_Required work:_
Lines from the one containing "gray star: (60, 225) -> (75, 379), size x0.6" to the end of the records, both ends included and exactly as written, are the whole answer, and no pictures go in it.

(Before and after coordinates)
↓

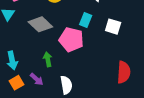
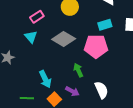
cyan rectangle: (86, 20) -> (105, 25), turned 64

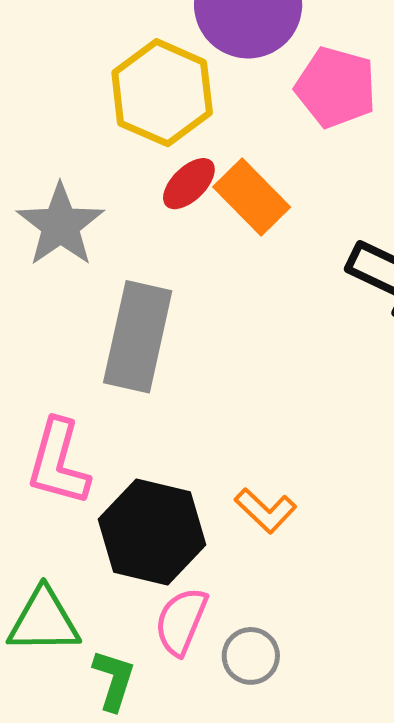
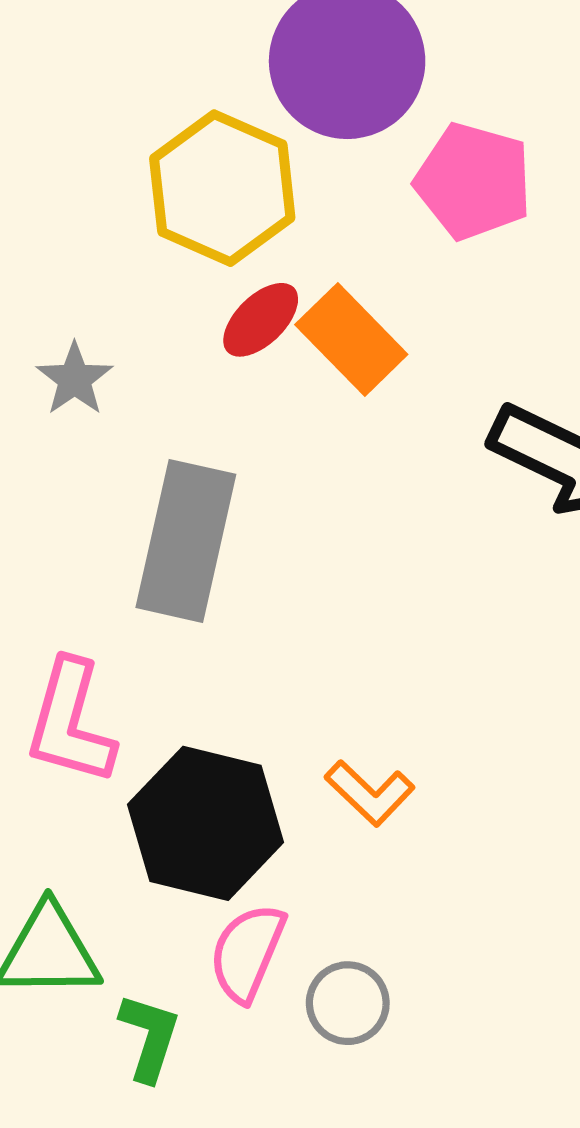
gray star: (60, 225) -> (75, 379), size x0.6

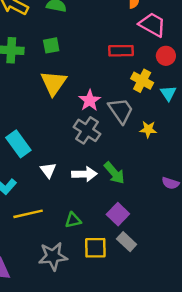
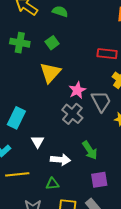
green square: (51, 45) -> (52, 43), turned -32
cyan rectangle: (18, 144) -> (16, 118), turned 55
white arrow: (84, 174) -> (60, 160), moved
purple square: (118, 214) -> (99, 180), moved, turned 30

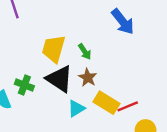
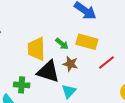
yellow rectangle: (106, 103) -> (87, 42), moved
red line: (128, 106) -> (107, 63), moved

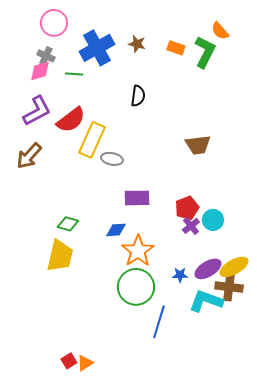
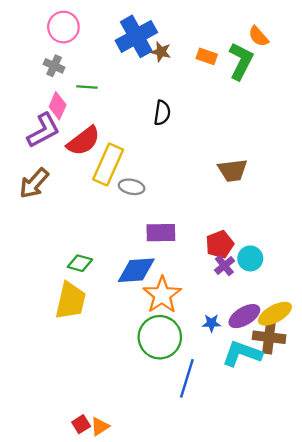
blue cross: (97, 48) -> (136, 36), moved
pink diamond: (40, 71) -> (58, 106), moved, turned -50
blue diamond: (116, 230) -> (136, 270), size x1.6

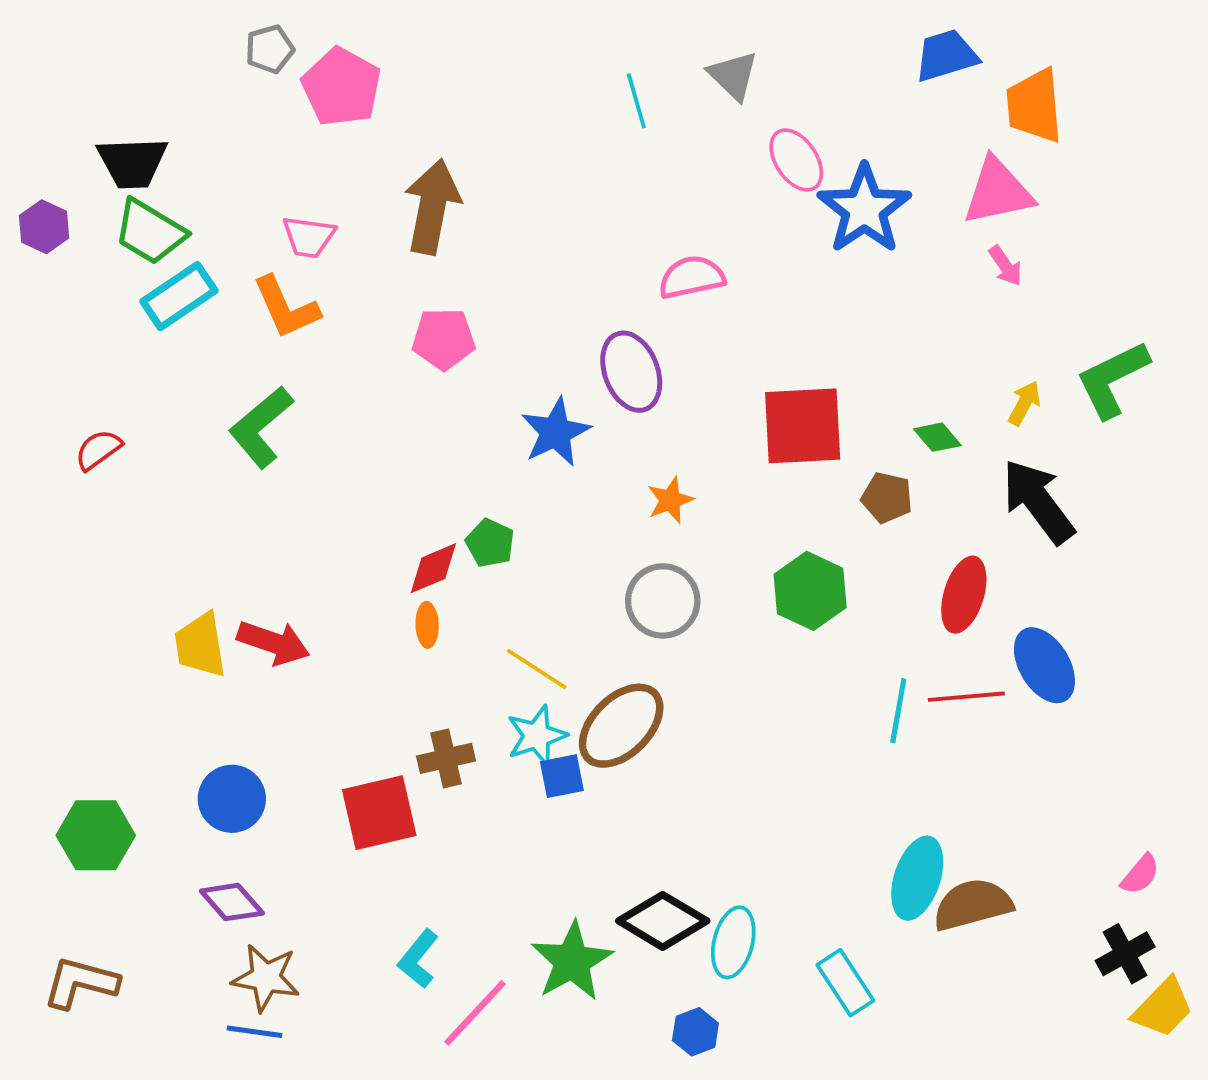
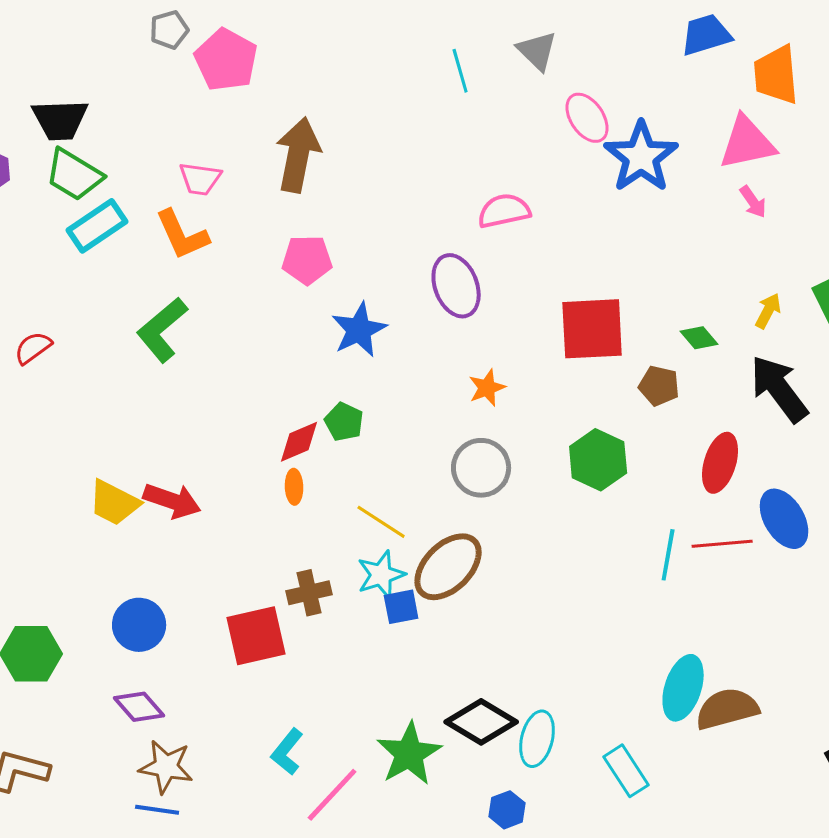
blue star: (556, 432) -> (359, 330), moved
yellow trapezoid: (200, 645) -> (114, 503), turned -54

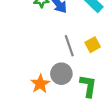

↑

_Exercise result:_
gray star: (60, 225) -> (75, 379), size x0.6

green square: (51, 45) -> (52, 43), turned -32
cyan rectangle: (18, 144) -> (16, 118), turned 55
white arrow: (84, 174) -> (60, 160), moved
purple square: (118, 214) -> (99, 180), moved, turned 30

yellow rectangle: (106, 103) -> (87, 42), moved
red line: (128, 106) -> (107, 63), moved

blue cross: (97, 48) -> (136, 36), moved
pink diamond: (40, 71) -> (58, 106), moved, turned -50
blue diamond: (116, 230) -> (136, 270), size x1.6

blue star: (556, 432) -> (359, 330), moved
yellow trapezoid: (200, 645) -> (114, 503), turned -54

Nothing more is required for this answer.